▶ **What you should do**
Would you please output, word for word, the span of the listing below that opens on the line containing "R1: 4.7k (AGND, U1/GP0) -> 4.7k (U1/GP0, VCC)" and closes on the line containing "D203: schottky MBR340"? Include both ends and nothing more.

▶ **Data for analysis**

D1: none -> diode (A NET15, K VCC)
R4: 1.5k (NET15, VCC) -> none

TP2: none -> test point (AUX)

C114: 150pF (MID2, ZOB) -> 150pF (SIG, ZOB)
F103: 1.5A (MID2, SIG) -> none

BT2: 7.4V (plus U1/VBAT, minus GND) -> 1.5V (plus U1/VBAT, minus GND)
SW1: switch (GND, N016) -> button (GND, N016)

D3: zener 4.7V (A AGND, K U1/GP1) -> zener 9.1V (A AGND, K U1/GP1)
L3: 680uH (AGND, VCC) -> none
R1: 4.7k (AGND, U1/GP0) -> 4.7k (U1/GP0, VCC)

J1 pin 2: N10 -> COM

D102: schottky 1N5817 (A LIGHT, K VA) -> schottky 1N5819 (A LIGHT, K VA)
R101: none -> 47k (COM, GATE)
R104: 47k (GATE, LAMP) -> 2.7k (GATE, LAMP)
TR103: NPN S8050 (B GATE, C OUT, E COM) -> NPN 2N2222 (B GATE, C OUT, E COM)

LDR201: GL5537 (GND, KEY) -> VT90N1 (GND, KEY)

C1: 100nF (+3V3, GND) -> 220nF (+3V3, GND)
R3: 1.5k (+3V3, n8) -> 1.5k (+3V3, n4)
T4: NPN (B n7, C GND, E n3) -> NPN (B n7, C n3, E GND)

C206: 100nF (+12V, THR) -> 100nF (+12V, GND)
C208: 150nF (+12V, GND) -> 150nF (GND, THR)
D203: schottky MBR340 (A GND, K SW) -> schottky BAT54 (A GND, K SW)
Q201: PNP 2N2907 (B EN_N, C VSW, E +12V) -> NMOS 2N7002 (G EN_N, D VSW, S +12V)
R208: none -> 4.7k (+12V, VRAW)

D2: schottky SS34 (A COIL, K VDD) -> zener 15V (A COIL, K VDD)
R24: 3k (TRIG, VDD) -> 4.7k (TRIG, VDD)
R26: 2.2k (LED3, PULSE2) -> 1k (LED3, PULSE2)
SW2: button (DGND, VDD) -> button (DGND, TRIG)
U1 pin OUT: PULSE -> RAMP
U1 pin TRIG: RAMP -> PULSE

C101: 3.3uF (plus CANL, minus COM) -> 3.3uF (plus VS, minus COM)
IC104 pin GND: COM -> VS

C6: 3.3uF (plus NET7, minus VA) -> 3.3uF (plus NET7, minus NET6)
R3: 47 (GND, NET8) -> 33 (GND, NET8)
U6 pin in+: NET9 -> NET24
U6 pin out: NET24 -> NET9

▶ **Solution for this problem**
R1: 4.7k (AGND, U1/GP0) -> 4.7k (U1/GP0, VCC)

J1 pin 2: N10 -> COM

D102: schottky 1N5817 (A LIGHT, K VA) -> schottky 1N5819 (A LIGHT, K VA)
R101: none -> 47k (COM, GATE)
R104: 47k (GATE, LAMP) -> 2.7k (GATE, LAMP)
TR103: NPN S8050 (B GATE, C OUT, E COM) -> NPN 2N2222 (B GATE, C OUT, E COM)

LDR201: GL5537 (GND, KEY) -> VT90N1 (GND, KEY)

C1: 100nF (+3V3, GND) -> 220nF (+3V3, GND)
R3: 1.5k (+3V3, n8) -> 1.5k (+3V3, n4)
T4: NPN (B n7, C GND, E n3) -> NPN (B n7, C n3, E GND)

C206: 100nF (+12V, THR) -> 100nF (+12V, GND)
C208: 150nF (+12V, GND) -> 150nF (GND, THR)
D203: schottky MBR340 (A GND, K SW) -> schottky BAT54 (A GND, K SW)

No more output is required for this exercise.